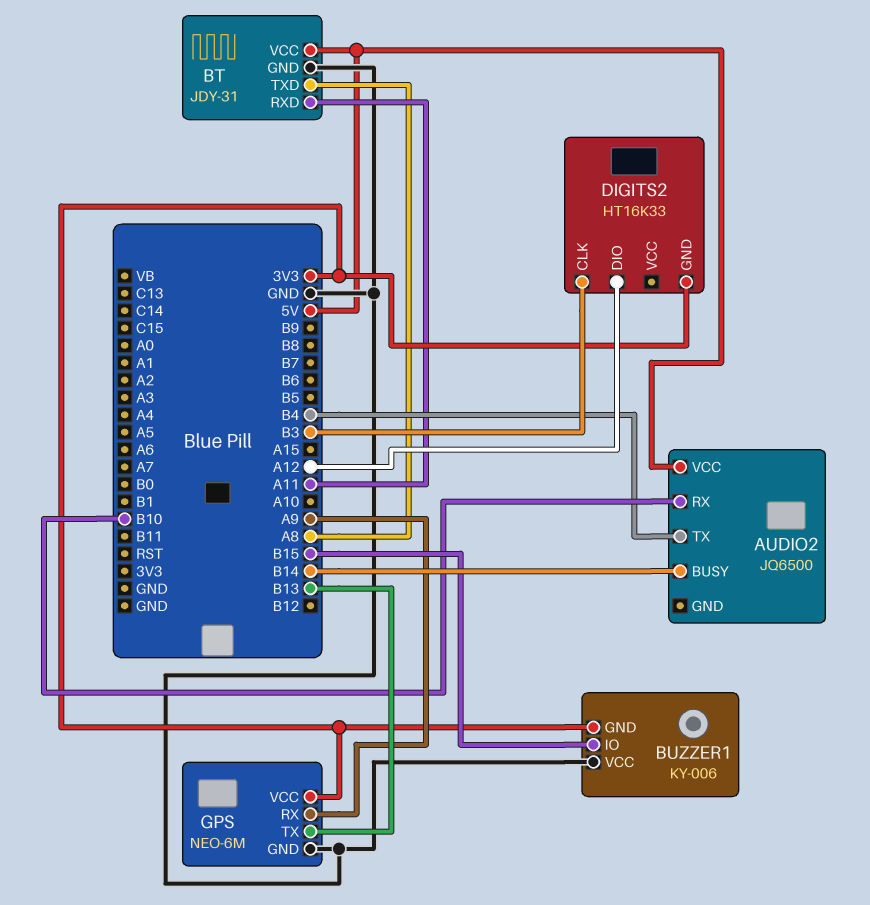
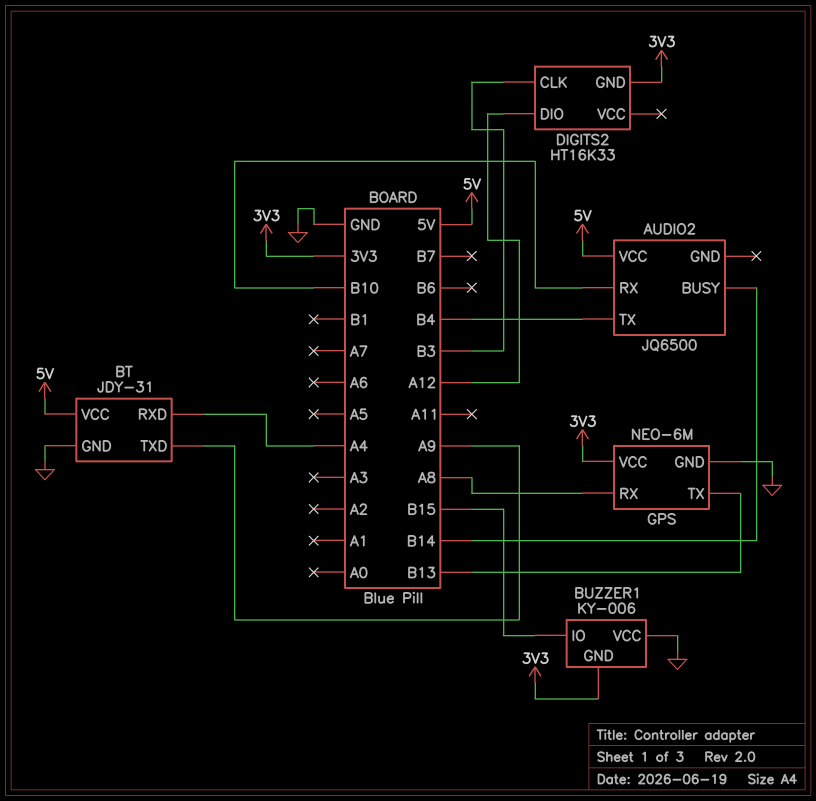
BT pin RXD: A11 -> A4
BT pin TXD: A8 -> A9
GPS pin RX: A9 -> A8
* * *
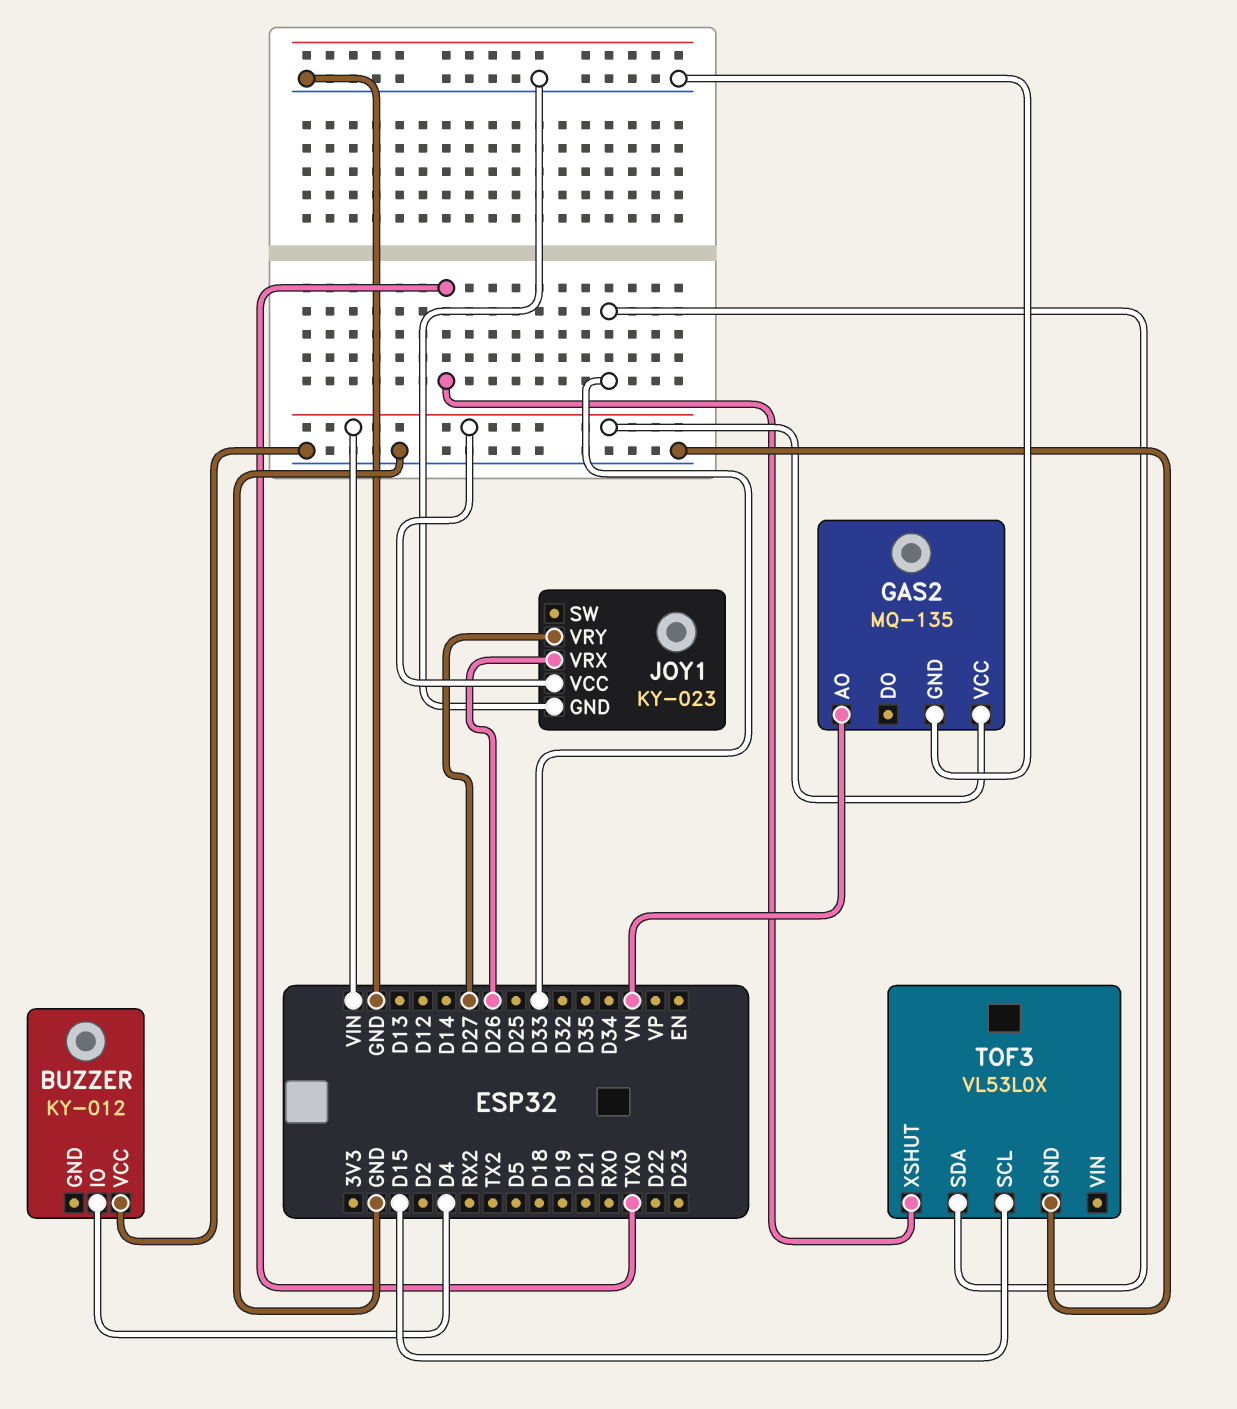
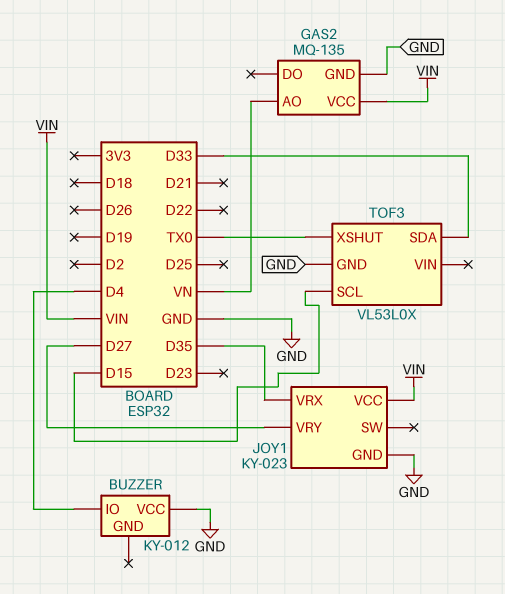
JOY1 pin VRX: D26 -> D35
---
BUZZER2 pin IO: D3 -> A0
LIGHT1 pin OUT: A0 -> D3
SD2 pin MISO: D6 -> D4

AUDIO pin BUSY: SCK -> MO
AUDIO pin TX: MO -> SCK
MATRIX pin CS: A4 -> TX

- [Task directions]
Would you copy out exactly the lines above that start at the one containing "BUZZER2 pin IO: D3 -> A0" and end at the one containing "MATRIX pin CS: A4 -> TX", inclusive?

- [Result for this task]
BUZZER2 pin IO: D3 -> A0
LIGHT1 pin OUT: A0 -> D3
SD2 pin MISO: D6 -> D4

AUDIO pin BUSY: SCK -> MO
AUDIO pin TX: MO -> SCK
MATRIX pin CS: A4 -> TX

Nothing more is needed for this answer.